═══ RECORD EXTRACTS
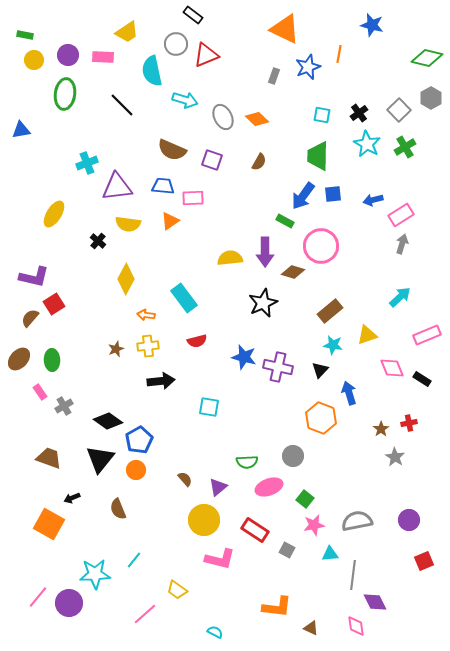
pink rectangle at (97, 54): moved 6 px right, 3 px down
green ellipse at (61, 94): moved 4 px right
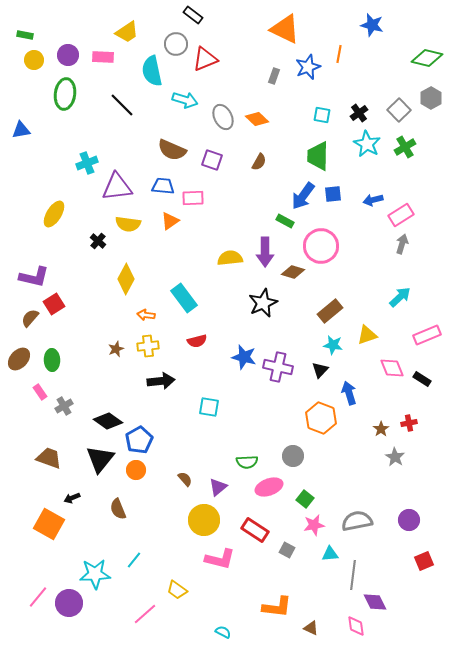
red triangle at (206, 55): moved 1 px left, 4 px down
cyan semicircle at (215, 632): moved 8 px right
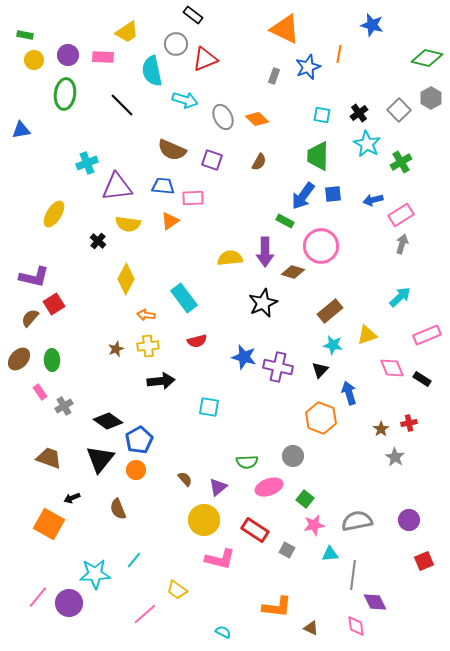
green cross at (405, 147): moved 4 px left, 15 px down
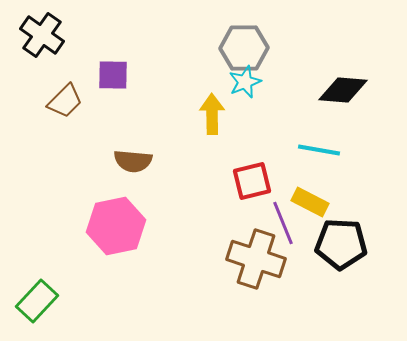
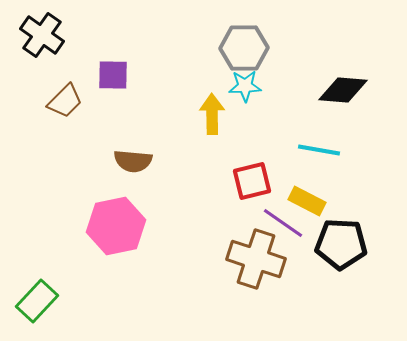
cyan star: moved 4 px down; rotated 20 degrees clockwise
yellow rectangle: moved 3 px left, 1 px up
purple line: rotated 33 degrees counterclockwise
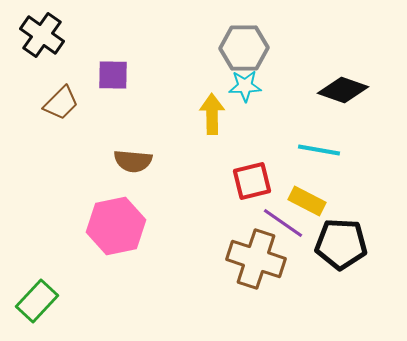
black diamond: rotated 15 degrees clockwise
brown trapezoid: moved 4 px left, 2 px down
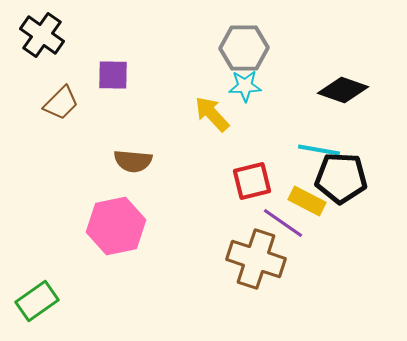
yellow arrow: rotated 42 degrees counterclockwise
black pentagon: moved 66 px up
green rectangle: rotated 12 degrees clockwise
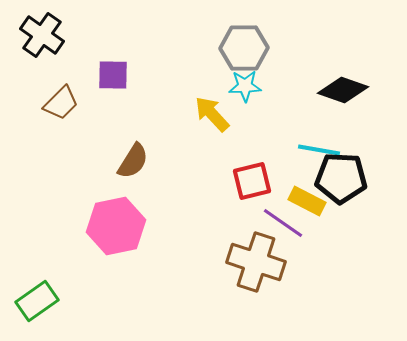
brown semicircle: rotated 63 degrees counterclockwise
brown cross: moved 3 px down
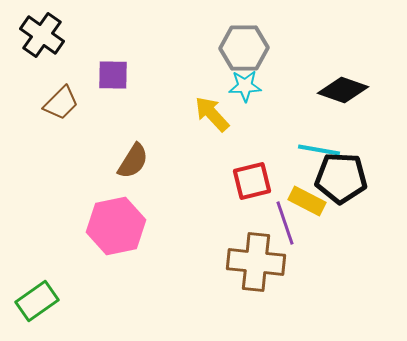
purple line: moved 2 px right; rotated 36 degrees clockwise
brown cross: rotated 12 degrees counterclockwise
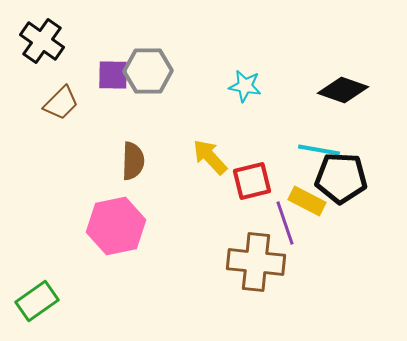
black cross: moved 6 px down
gray hexagon: moved 96 px left, 23 px down
cyan star: rotated 12 degrees clockwise
yellow arrow: moved 2 px left, 43 px down
brown semicircle: rotated 30 degrees counterclockwise
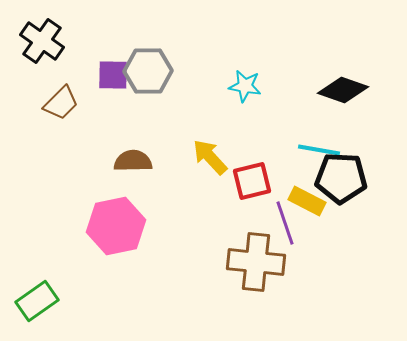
brown semicircle: rotated 93 degrees counterclockwise
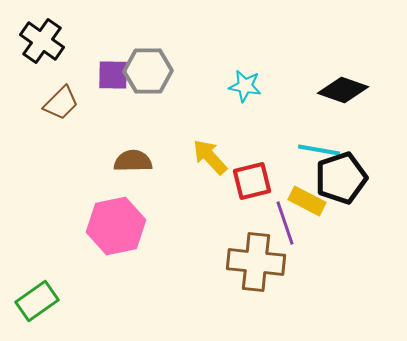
black pentagon: rotated 21 degrees counterclockwise
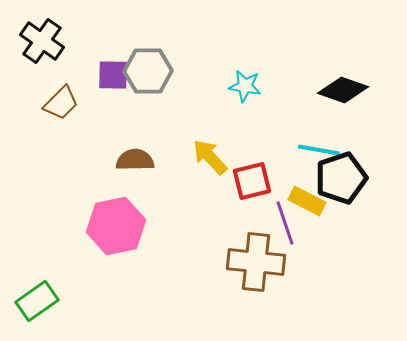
brown semicircle: moved 2 px right, 1 px up
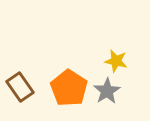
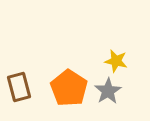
brown rectangle: moved 1 px left; rotated 20 degrees clockwise
gray star: moved 1 px right
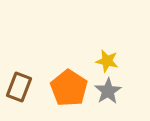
yellow star: moved 9 px left
brown rectangle: rotated 36 degrees clockwise
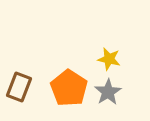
yellow star: moved 2 px right, 2 px up
gray star: moved 1 px down
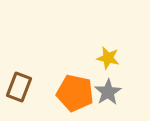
yellow star: moved 1 px left, 1 px up
orange pentagon: moved 6 px right, 5 px down; rotated 21 degrees counterclockwise
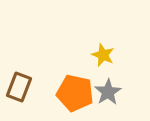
yellow star: moved 5 px left, 3 px up; rotated 10 degrees clockwise
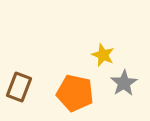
gray star: moved 16 px right, 9 px up
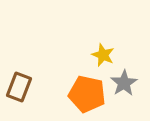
orange pentagon: moved 12 px right, 1 px down
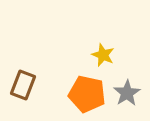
gray star: moved 3 px right, 10 px down
brown rectangle: moved 4 px right, 2 px up
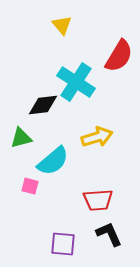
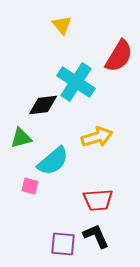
black L-shape: moved 13 px left, 2 px down
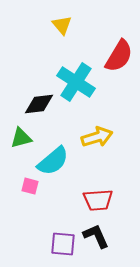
black diamond: moved 4 px left, 1 px up
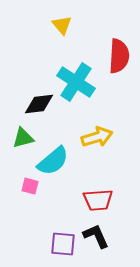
red semicircle: rotated 28 degrees counterclockwise
green triangle: moved 2 px right
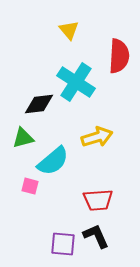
yellow triangle: moved 7 px right, 5 px down
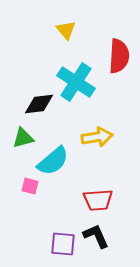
yellow triangle: moved 3 px left
yellow arrow: rotated 8 degrees clockwise
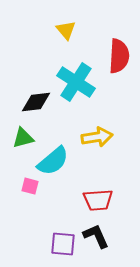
black diamond: moved 3 px left, 2 px up
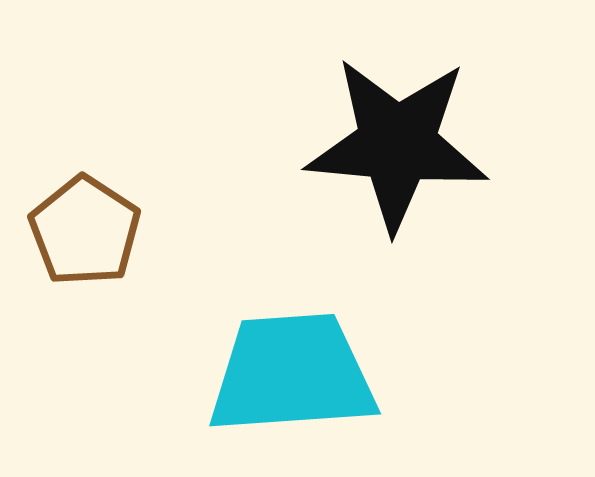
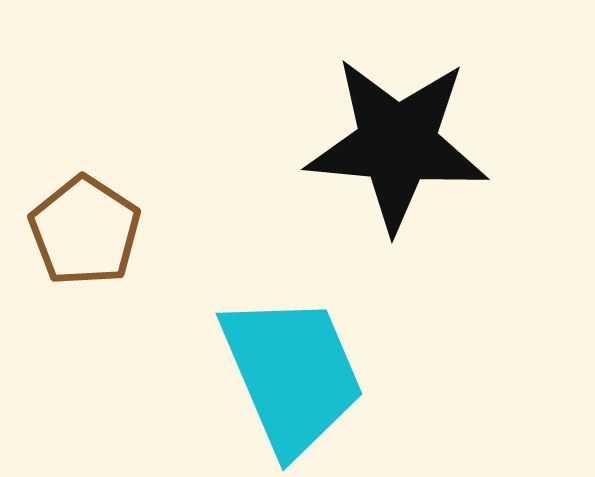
cyan trapezoid: rotated 71 degrees clockwise
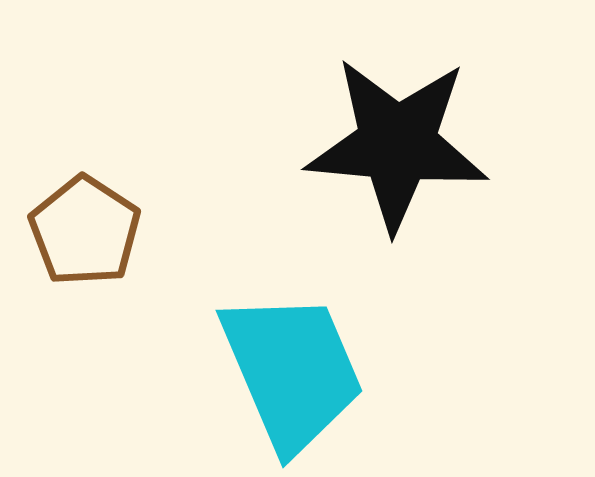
cyan trapezoid: moved 3 px up
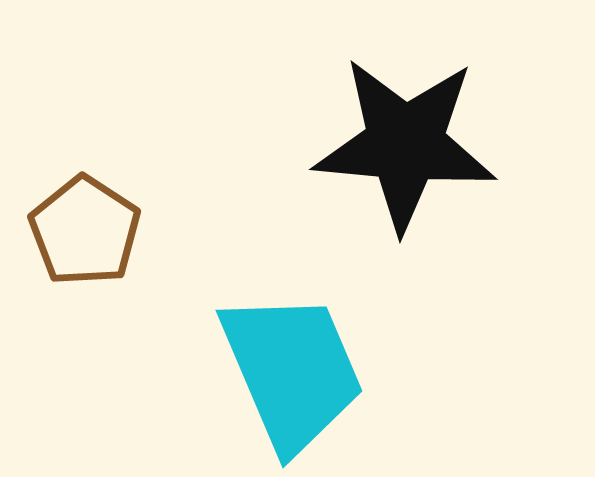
black star: moved 8 px right
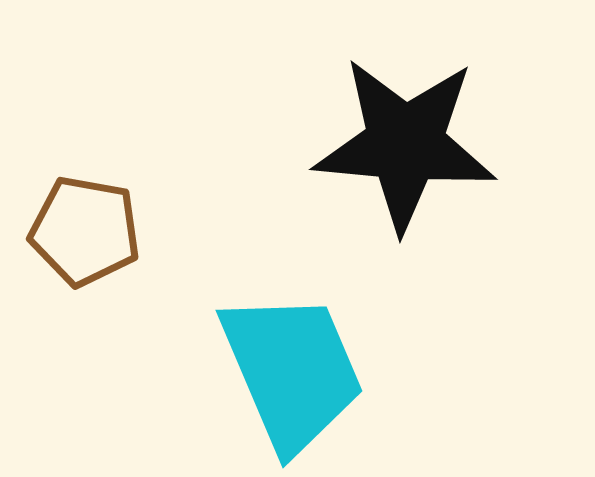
brown pentagon: rotated 23 degrees counterclockwise
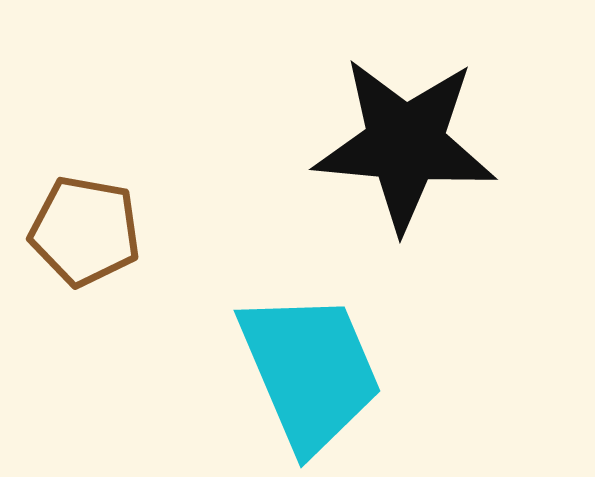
cyan trapezoid: moved 18 px right
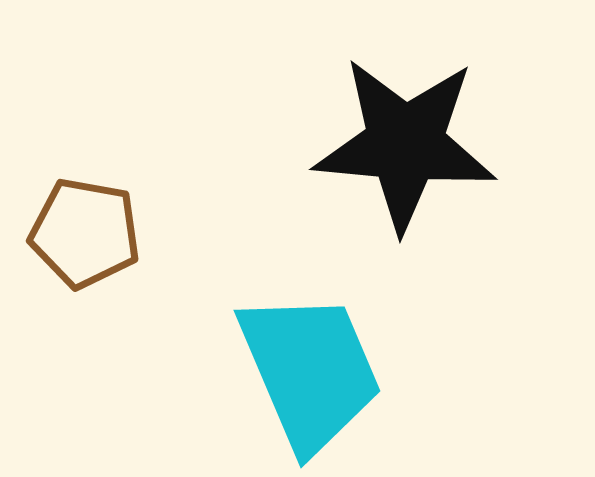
brown pentagon: moved 2 px down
══════
REQUEST: Copy every line of text in the entries above word for word, leaving out the pictures.

ANSWER TO THE PROBLEM:
pink rectangle at (97, 54): moved 6 px right, 3 px down
green ellipse at (61, 94): moved 4 px right
red triangle at (206, 55): moved 1 px left, 4 px down
cyan semicircle at (215, 632): moved 8 px right
green cross at (405, 147): moved 4 px left, 15 px down
cyan star: moved 4 px down; rotated 20 degrees clockwise
yellow rectangle: moved 3 px left, 1 px up
purple line: rotated 33 degrees counterclockwise
black diamond: rotated 15 degrees clockwise
brown trapezoid: moved 4 px left, 2 px down
yellow arrow: rotated 42 degrees counterclockwise
black pentagon: moved 66 px up
green rectangle: rotated 12 degrees clockwise
brown semicircle: rotated 63 degrees counterclockwise
brown cross: moved 3 px down
purple line: moved 2 px right; rotated 36 degrees clockwise
brown cross: rotated 12 degrees counterclockwise
black cross: moved 6 px down
gray hexagon: moved 96 px left, 23 px down
cyan star: rotated 12 degrees clockwise
yellow arrow: moved 2 px left, 43 px down
brown semicircle: rotated 30 degrees counterclockwise
brown semicircle: rotated 93 degrees counterclockwise
black pentagon: rotated 21 degrees counterclockwise
brown semicircle: moved 2 px right, 1 px up
brown rectangle: moved 1 px left; rotated 20 degrees clockwise
gray star: moved 1 px right
yellow star: moved 9 px left
brown rectangle: rotated 36 degrees clockwise
yellow star: moved 2 px right, 2 px up
gray star: moved 1 px down
yellow star: moved 1 px left, 1 px up
orange pentagon: moved 6 px right, 5 px down; rotated 21 degrees counterclockwise
yellow star: moved 5 px left, 3 px up; rotated 10 degrees clockwise
gray star: moved 16 px right, 9 px up
orange pentagon: moved 12 px right, 1 px down
gray star: moved 3 px right, 10 px down
brown rectangle: moved 4 px right, 2 px up
black L-shape: moved 13 px left, 2 px down
black diamond: moved 4 px left, 1 px up
red semicircle: rotated 28 degrees counterclockwise
green triangle: moved 2 px right
yellow triangle: moved 7 px right, 5 px down
yellow triangle: moved 3 px left
yellow arrow: rotated 8 degrees clockwise
black diamond: moved 3 px left, 2 px up
cyan trapezoid: rotated 71 degrees clockwise
cyan trapezoid: moved 3 px up
black star: moved 8 px right
brown pentagon: rotated 23 degrees counterclockwise
cyan trapezoid: moved 18 px right
brown pentagon: moved 2 px down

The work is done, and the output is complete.